*SET EXERCISE*
Format each of the lines below as one string in a JSON list, leaving out any blank lines.

*RECORD EXTRACTS*
================

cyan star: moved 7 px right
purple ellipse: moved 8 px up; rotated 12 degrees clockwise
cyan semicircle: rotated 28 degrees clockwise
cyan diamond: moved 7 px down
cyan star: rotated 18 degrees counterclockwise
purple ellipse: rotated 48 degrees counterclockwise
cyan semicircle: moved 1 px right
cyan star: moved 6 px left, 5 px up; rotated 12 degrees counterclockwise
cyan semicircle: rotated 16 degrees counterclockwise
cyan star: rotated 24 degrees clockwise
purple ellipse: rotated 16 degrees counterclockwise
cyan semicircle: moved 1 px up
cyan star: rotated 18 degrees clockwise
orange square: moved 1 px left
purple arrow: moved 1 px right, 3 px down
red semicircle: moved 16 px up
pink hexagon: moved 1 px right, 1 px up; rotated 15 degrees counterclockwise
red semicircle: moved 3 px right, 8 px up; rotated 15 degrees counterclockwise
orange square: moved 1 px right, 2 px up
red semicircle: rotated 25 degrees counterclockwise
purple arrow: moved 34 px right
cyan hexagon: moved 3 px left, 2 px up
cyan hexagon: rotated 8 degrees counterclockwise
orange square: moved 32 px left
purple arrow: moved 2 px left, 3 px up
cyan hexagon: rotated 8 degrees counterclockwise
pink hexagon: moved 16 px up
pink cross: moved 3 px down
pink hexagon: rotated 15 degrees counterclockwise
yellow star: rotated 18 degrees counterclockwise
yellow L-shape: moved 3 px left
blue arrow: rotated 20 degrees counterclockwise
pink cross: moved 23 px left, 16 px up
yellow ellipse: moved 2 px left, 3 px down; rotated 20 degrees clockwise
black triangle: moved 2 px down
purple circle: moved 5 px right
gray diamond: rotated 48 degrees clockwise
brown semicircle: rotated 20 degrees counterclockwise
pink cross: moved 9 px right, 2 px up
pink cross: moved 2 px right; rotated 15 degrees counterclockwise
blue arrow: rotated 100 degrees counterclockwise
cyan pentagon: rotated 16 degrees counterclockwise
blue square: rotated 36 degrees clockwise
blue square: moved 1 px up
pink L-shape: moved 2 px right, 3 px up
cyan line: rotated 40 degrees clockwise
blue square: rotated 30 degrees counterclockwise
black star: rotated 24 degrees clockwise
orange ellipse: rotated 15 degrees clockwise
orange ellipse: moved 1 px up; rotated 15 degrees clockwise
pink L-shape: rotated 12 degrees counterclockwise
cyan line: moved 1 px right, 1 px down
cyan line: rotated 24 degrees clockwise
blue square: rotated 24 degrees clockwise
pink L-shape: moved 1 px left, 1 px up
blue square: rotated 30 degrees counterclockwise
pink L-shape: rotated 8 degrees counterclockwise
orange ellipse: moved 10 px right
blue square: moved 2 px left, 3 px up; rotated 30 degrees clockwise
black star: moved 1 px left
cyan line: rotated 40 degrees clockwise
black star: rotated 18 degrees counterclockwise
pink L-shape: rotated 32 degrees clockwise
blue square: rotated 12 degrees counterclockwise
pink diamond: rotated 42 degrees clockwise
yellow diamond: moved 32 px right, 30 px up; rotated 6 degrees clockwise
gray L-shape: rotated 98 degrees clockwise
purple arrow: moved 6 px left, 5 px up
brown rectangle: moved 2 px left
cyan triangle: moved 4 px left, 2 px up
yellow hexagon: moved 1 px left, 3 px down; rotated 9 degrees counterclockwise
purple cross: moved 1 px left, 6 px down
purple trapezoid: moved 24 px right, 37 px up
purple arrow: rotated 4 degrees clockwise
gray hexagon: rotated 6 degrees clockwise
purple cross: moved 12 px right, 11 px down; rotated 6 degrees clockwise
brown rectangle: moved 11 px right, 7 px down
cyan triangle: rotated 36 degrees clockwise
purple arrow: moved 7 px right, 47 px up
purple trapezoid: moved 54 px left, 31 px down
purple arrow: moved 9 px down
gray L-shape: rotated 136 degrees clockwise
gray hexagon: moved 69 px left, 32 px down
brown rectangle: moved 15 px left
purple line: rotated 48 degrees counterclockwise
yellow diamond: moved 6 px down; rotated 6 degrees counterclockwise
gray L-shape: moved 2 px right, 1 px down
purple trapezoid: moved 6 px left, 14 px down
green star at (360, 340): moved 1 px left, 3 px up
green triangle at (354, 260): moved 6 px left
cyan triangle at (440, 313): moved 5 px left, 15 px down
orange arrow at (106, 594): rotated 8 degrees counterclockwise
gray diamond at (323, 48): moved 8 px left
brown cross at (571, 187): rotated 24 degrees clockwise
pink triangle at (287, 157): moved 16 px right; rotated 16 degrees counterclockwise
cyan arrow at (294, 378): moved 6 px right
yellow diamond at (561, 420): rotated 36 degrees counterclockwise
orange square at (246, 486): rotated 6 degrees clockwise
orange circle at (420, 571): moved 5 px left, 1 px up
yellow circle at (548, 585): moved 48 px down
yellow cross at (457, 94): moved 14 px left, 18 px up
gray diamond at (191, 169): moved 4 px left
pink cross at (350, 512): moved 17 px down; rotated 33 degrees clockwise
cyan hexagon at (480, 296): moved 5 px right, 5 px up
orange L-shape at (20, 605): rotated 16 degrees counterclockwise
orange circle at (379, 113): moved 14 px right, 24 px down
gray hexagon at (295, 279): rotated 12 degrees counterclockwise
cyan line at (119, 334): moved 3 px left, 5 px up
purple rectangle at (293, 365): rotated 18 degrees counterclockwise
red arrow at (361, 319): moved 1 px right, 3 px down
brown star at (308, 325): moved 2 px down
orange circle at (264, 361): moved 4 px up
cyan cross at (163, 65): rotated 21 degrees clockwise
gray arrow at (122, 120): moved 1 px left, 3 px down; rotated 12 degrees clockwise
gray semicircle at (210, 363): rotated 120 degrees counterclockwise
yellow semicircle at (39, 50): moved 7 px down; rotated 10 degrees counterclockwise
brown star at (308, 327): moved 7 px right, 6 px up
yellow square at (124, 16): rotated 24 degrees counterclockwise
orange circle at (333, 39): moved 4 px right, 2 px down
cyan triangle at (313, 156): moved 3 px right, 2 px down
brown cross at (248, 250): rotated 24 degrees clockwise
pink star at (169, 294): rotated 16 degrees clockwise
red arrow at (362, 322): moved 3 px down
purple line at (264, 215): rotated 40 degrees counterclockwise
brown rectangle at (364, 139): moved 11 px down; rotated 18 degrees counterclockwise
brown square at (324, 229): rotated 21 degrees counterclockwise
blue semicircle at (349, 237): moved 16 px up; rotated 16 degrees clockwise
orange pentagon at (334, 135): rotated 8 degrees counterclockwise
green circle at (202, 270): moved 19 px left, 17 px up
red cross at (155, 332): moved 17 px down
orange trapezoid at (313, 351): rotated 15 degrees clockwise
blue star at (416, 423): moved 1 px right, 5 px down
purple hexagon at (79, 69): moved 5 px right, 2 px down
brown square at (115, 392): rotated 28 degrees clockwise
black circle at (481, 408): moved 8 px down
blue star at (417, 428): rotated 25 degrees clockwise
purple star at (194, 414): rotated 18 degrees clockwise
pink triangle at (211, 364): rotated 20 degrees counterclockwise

================

*WRITTEN REPLY*
[
  "cyan star: moved 7 px right",
  "purple ellipse: moved 8 px up; rotated 12 degrees clockwise",
  "cyan semicircle: rotated 28 degrees clockwise",
  "cyan diamond: moved 7 px down",
  "cyan star: rotated 18 degrees counterclockwise",
  "purple ellipse: rotated 48 degrees counterclockwise",
  "cyan semicircle: moved 1 px right",
  "cyan star: moved 6 px left, 5 px up; rotated 12 degrees counterclockwise",
  "cyan semicircle: rotated 16 degrees counterclockwise",
  "cyan star: rotated 24 degrees clockwise",
  "purple ellipse: rotated 16 degrees counterclockwise",
  "cyan semicircle: moved 1 px up",
  "cyan star: rotated 18 degrees clockwise",
  "orange square: moved 1 px left",
  "purple arrow: moved 1 px right, 3 px down",
  "red semicircle: moved 16 px up",
  "pink hexagon: moved 1 px right, 1 px up; rotated 15 degrees counterclockwise",
  "red semicircle: moved 3 px right, 8 px up; rotated 15 degrees counterclockwise",
  "orange square: moved 1 px right, 2 px up",
  "red semicircle: rotated 25 degrees counterclockwise",
  "purple arrow: moved 34 px right",
  "cyan hexagon: moved 3 px left, 2 px up",
  "cyan hexagon: rotated 8 degrees counterclockwise",
  "orange square: moved 32 px left",
  "purple arrow: moved 2 px left, 3 px up",
  "cyan hexagon: rotated 8 degrees counterclockwise",
  "pink hexagon: moved 16 px up",
  "pink cross: moved 3 px down",
  "pink hexagon: rotated 15 degrees counterclockwise",
  "yellow star: rotated 18 degrees counterclockwise",
  "yellow L-shape: moved 3 px left",
  "blue arrow: rotated 20 degrees counterclockwise",
  "pink cross: moved 23 px left, 16 px up",
  "yellow ellipse: moved 2 px left, 3 px down; rotated 20 degrees clockwise",
  "black triangle: moved 2 px down",
  "purple circle: moved 5 px right",
  "gray diamond: rotated 48 degrees clockwise",
  "brown semicircle: rotated 20 degrees counterclockwise",
  "pink cross: moved 9 px right, 2 px up",
  "pink cross: moved 2 px right; rotated 15 degrees counterclockwise",
  "blue arrow: rotated 100 degrees counterclockwise",
  "cyan pentagon: rotated 16 degrees counterclockwise",
  "blue square: rotated 36 degrees clockwise",
  "blue square: moved 1 px up",
  "pink L-shape: moved 2 px right, 3 px up",
  "cyan line: rotated 40 degrees clockwise",
  "blue square: rotated 30 degrees counterclockwise",
  "black star: rotated 24 degrees clockwise",
  "orange ellipse: rotated 15 degrees clockwise",
  "orange ellipse: moved 1 px up; rotated 15 degrees clockwise",
  "pink L-shape: rotated 12 degrees counterclockwise",
  "cyan line: moved 1 px right, 1 px down",
  "cyan line: rotated 24 degrees clockwise",
  "blue square: rotated 24 degrees clockwise",
  "pink L-shape: moved 1 px left, 1 px up",
  "blue square: rotated 30 degrees counterclockwise",
  "pink L-shape: rotated 8 degrees counterclockwise",
  "orange ellipse: moved 10 px right",
  "blue square: moved 2 px left, 3 px up; rotated 30 degrees clockwise",
  "black star: moved 1 px left",
  "cyan line: rotated 40 degrees clockwise",
  "black star: rotated 18 degrees counterclockwise",
  "pink L-shape: rotated 32 degrees clockwise",
  "blue square: rotated 12 degrees counterclockwise",
  "pink diamond: rotated 42 degrees clockwise",
  "yellow diamond: moved 32 px right, 30 px up; rotated 6 degrees clockwise",
  "gray L-shape: rotated 98 degrees clockwise",
  "purple arrow: moved 6 px left, 5 px up",
  "brown rectangle: moved 2 px left",
  "cyan triangle: moved 4 px left, 2 px up",
  "yellow hexagon: moved 1 px left, 3 px down; rotated 9 degrees counterclockwise",
  "purple cross: moved 1 px left, 6 px down",
  "purple trapezoid: moved 24 px right, 37 px up",
  "purple arrow: rotated 4 degrees clockwise",
  "gray hexagon: rotated 6 degrees clockwise",
  "purple cross: moved 12 px right, 11 px down; rotated 6 degrees clockwise",
  "brown rectangle: moved 11 px right, 7 px down",
  "cyan triangle: rotated 36 degrees clockwise",
  "purple arrow: moved 7 px right, 47 px up",
  "purple trapezoid: moved 54 px left, 31 px down",
  "purple arrow: moved 9 px down",
  "gray L-shape: rotated 136 degrees clockwise",
  "gray hexagon: moved 69 px left, 32 px down",
  "brown rectangle: moved 15 px left",
  "purple line: rotated 48 degrees counterclockwise",
  "yellow diamond: moved 6 px down; rotated 6 degrees counterclockwise",
  "gray L-shape: moved 2 px right, 1 px down",
  "purple trapezoid: moved 6 px left, 14 px down",
  "green star at (360, 340): moved 1 px left, 3 px up",
  "green triangle at (354, 260): moved 6 px left",
  "cyan triangle at (440, 313): moved 5 px left, 15 px down",
  "orange arrow at (106, 594): rotated 8 degrees counterclockwise",
  "gray diamond at (323, 48): moved 8 px left",
  "brown cross at (571, 187): rotated 24 degrees clockwise",
  "pink triangle at (287, 157): moved 16 px right; rotated 16 degrees counterclockwise",
  "cyan arrow at (294, 378): moved 6 px right",
  "yellow diamond at (561, 420): rotated 36 degrees counterclockwise",
  "orange square at (246, 486): rotated 6 degrees clockwise",
  "orange circle at (420, 571): moved 5 px left, 1 px up",
  "yellow circle at (548, 585): moved 48 px down",
  "yellow cross at (457, 94): moved 14 px left, 18 px up",
  "gray diamond at (191, 169): moved 4 px left",
  "pink cross at (350, 512): moved 17 px down; rotated 33 degrees clockwise",
  "cyan hexagon at (480, 296): moved 5 px right, 5 px up",
  "orange L-shape at (20, 605): rotated 16 degrees counterclockwise",
  "orange circle at (379, 113): moved 14 px right, 24 px down",
  "gray hexagon at (295, 279): rotated 12 degrees counterclockwise",
  "cyan line at (119, 334): moved 3 px left, 5 px up",
  "purple rectangle at (293, 365): rotated 18 degrees counterclockwise",
  "red arrow at (361, 319): moved 1 px right, 3 px down",
  "brown star at (308, 325): moved 2 px down",
  "orange circle at (264, 361): moved 4 px up",
  "cyan cross at (163, 65): rotated 21 degrees clockwise",
  "gray arrow at (122, 120): moved 1 px left, 3 px down; rotated 12 degrees clockwise",
  "gray semicircle at (210, 363): rotated 120 degrees counterclockwise",
  "yellow semicircle at (39, 50): moved 7 px down; rotated 10 degrees counterclockwise",
  "brown star at (308, 327): moved 7 px right, 6 px up",
  "yellow square at (124, 16): rotated 24 degrees counterclockwise",
  "orange circle at (333, 39): moved 4 px right, 2 px down",
  "cyan triangle at (313, 156): moved 3 px right, 2 px down",
  "brown cross at (248, 250): rotated 24 degrees clockwise",
  "pink star at (169, 294): rotated 16 degrees clockwise",
  "red arrow at (362, 322): moved 3 px down",
  "purple line at (264, 215): rotated 40 degrees counterclockwise",
  "brown rectangle at (364, 139): moved 11 px down; rotated 18 degrees counterclockwise",
  "brown square at (324, 229): rotated 21 degrees counterclockwise",
  "blue semicircle at (349, 237): moved 16 px up; rotated 16 degrees clockwise",
  "orange pentagon at (334, 135): rotated 8 degrees counterclockwise",
  "green circle at (202, 270): moved 19 px left, 17 px up",
  "red cross at (155, 332): moved 17 px down",
  "orange trapezoid at (313, 351): rotated 15 degrees clockwise",
  "blue star at (416, 423): moved 1 px right, 5 px down",
  "purple hexagon at (79, 69): moved 5 px right, 2 px down",
  "brown square at (115, 392): rotated 28 degrees clockwise",
  "black circle at (481, 408): moved 8 px down",
  "blue star at (417, 428): rotated 25 degrees clockwise",
  "purple star at (194, 414): rotated 18 degrees clockwise",
  "pink triangle at (211, 364): rotated 20 degrees counterclockwise"
]